EXERCISE DESCRIPTION
Write out exactly the lines running from the one with "blue brick H10:H11 level 1 -> none" to the end of the data, including both of those lines and excluding pictures.
[DATA SUPPLIED Boundary: Start]
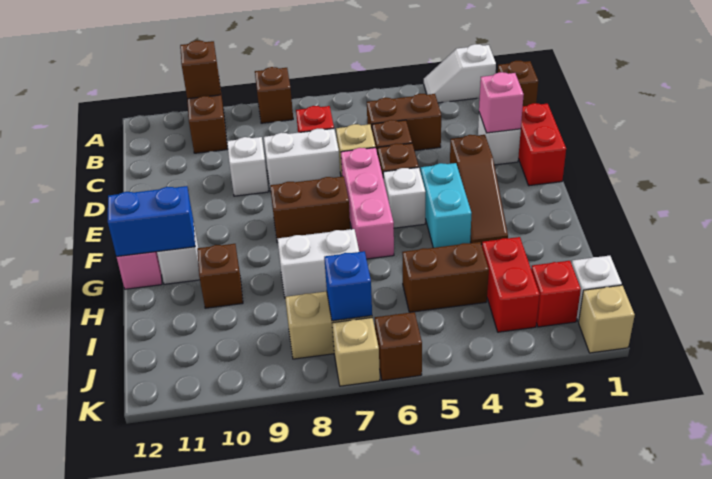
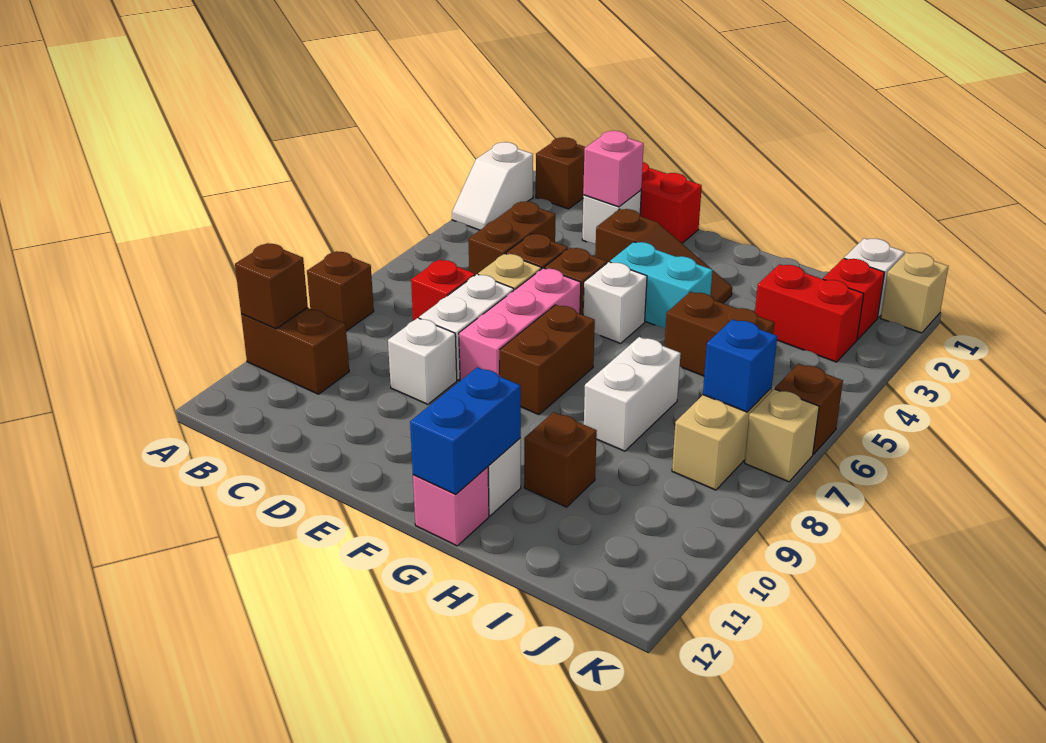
pink brick E6:G6 level 1 -> pink brick E6:E8 level 1
brown brick I4:I5 level 1 -> brown brick H5:I5 level 1

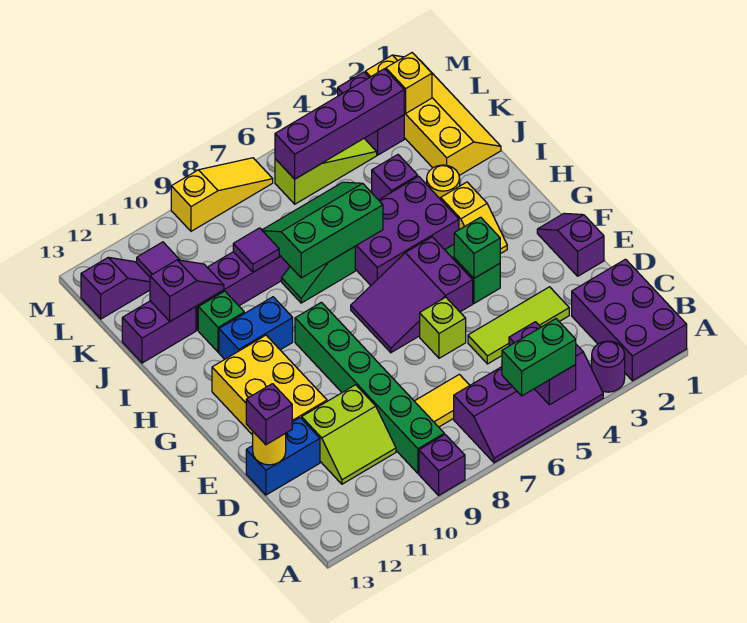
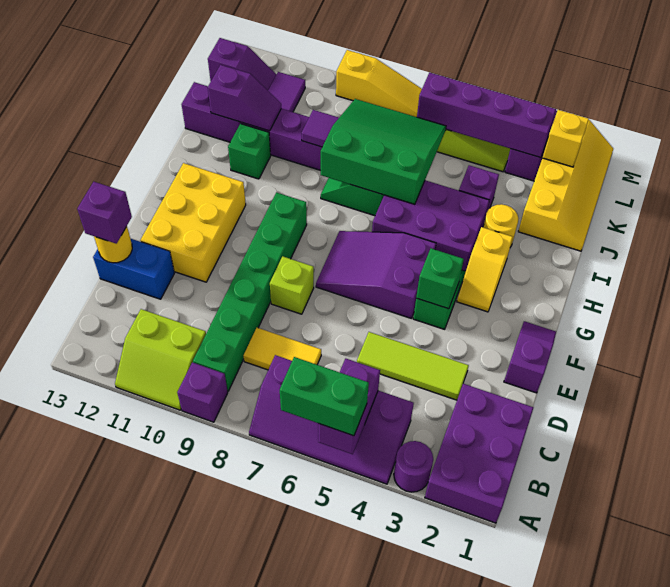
lime slope C10:D11 level 1 top D -> lime slope A10:B11 level 1 top B
lime brick E6 level 1 -> lime brick E8 level 1
blue brick H10:H11 level 1 -> none
green slope I6:J8 level 2 top I -> green slope I6:K8 level 2 top I

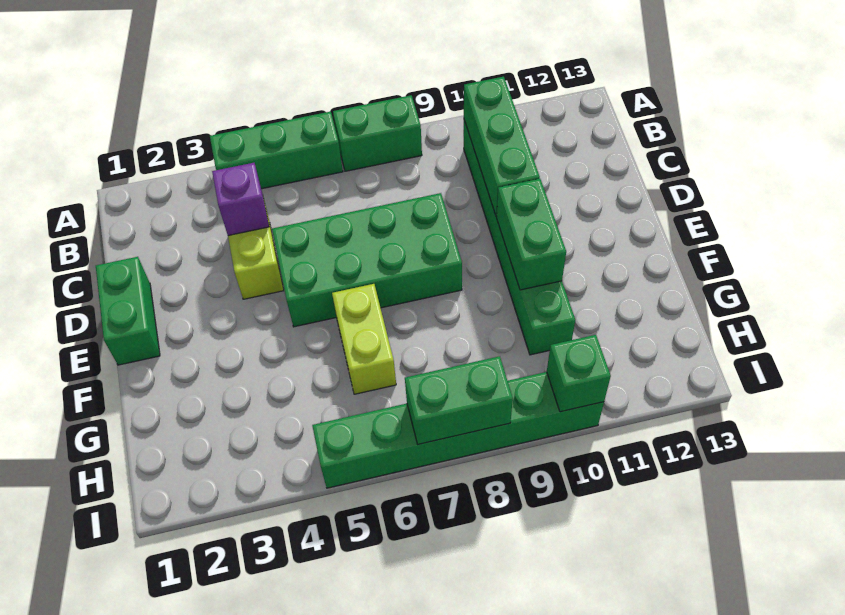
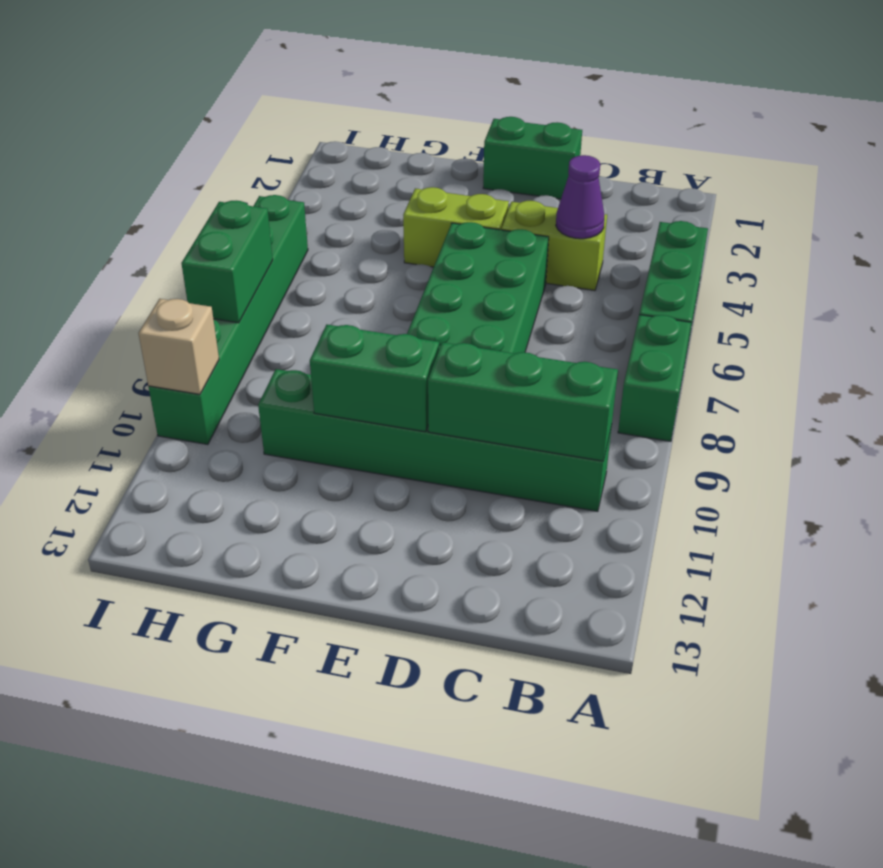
purple brick C4 level 2 -> purple cone C4 level 2
lime brick F6:G6 level 1 -> lime brick E4:F4 level 1
green brick I10 level 2 -> tan brick I10 level 2

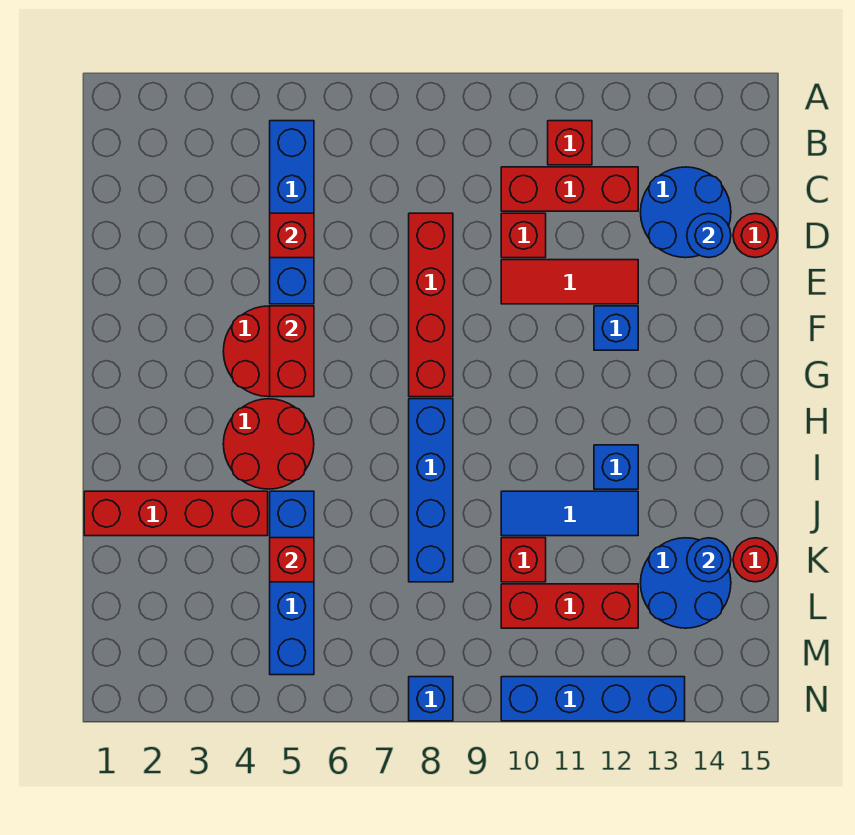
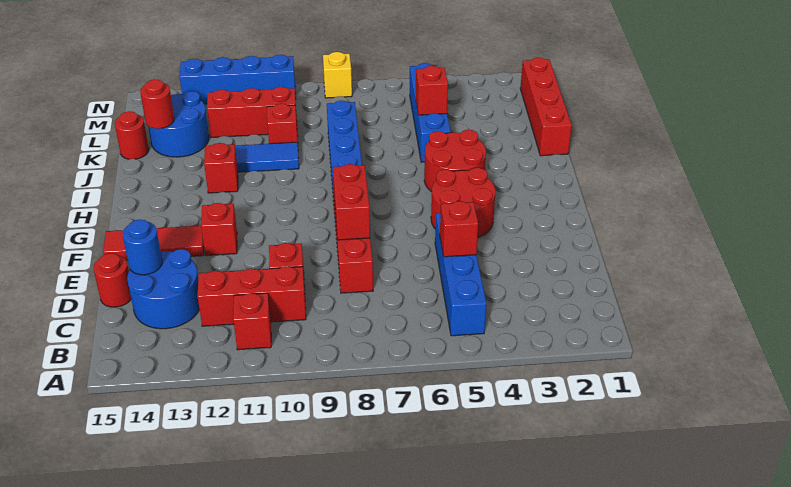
red tile E10:E12 level 1 -> red tile F13:F15 level 1
red brick F5:G5 level 2 -> red brick E8:F8 level 2
blue brick F12 level 1 -> red brick F12 level 1
blue brick I12 level 1 -> red brick I12 level 1
red brick J1:J4 level 1 -> red brick J1:M1 level 1
blue round brick K14 level 2 -> red round brick K14 level 2
blue brick N8 level 1 -> yellow brick N8 level 1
[DATA SUPPLIED Boundary: End]
RESULT OF THIS TASK
blue brick H10:H11 level 1 -> none
green slope I6:J8 level 2 top I -> green slope I6:K8 level 2 top I

purple brick C4 level 2 -> purple cone C4 level 2
lime brick F6:G6 level 1 -> lime brick E4:F4 level 1
green brick I10 level 2 -> tan brick I10 level 2

red tile E10:E12 level 1 -> red tile F13:F15 level 1
red brick F5:G5 level 2 -> red brick E8:F8 level 2
blue brick F12 level 1 -> red brick F12 level 1
blue brick I12 level 1 -> red brick I12 level 1
red brick J1:J4 level 1 -> red brick J1:M1 level 1
blue round brick K14 level 2 -> red round brick K14 level 2
blue brick N8 level 1 -> yellow brick N8 level 1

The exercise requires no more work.